[Coordinate change listings]
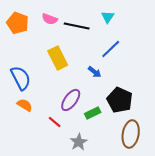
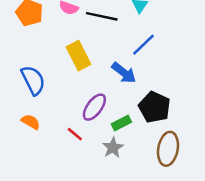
blue arrow: (95, 72) -> (124, 73), size x1.5
orange semicircle: (25, 105) -> (31, 122), moved
gray star: (79, 142) -> (113, 148), moved

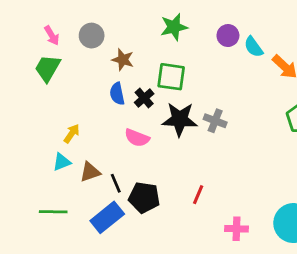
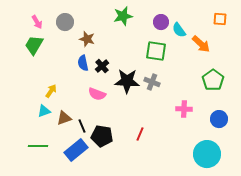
green square: (171, 77) -> (156, 51), moved
pink cross: (236, 229) -> (184, 109), moved

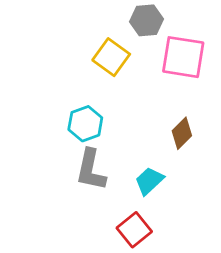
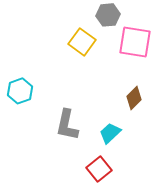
cyan hexagon: (85, 124) -> (20, 91), moved

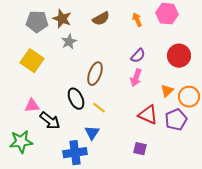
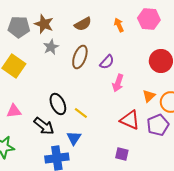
purple semicircle: (138, 56) -> (107, 62), moved
brown ellipse: (95, 74) -> (80, 57), moved
black arrow: (50, 121) -> (44, 126), moved

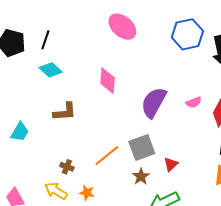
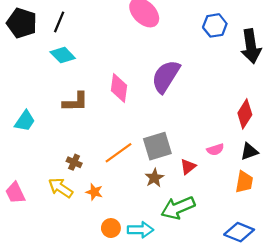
blue hexagon: (187, 34) -> (215, 25), size x0.7
pink diamond: (108, 81) -> (119, 88), moved
purple semicircle: (154, 102) -> (166, 76), moved
pink semicircle: (194, 102) -> (215, 150), moved

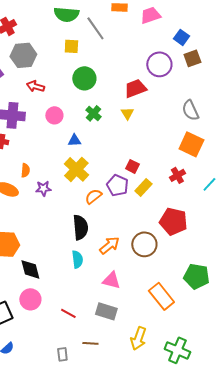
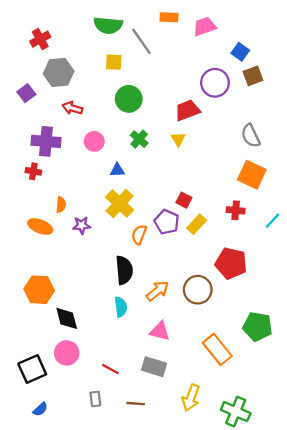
red cross: (177, 175) -> (236, 210), turned 35
orange semicircle: (93, 196) -> (139, 235), turned -30
gray rectangle: (62, 354) -> (95, 399), moved

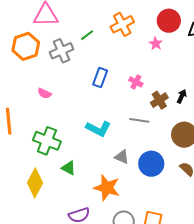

● TRY IT
Your answer must be a copy of every line in the data above that holds the string "orange".

● TASK OUTPUT
orange semicircle: (25, 105) -> (31, 122), moved
orange semicircle: (93, 196) -> (139, 235), turned -30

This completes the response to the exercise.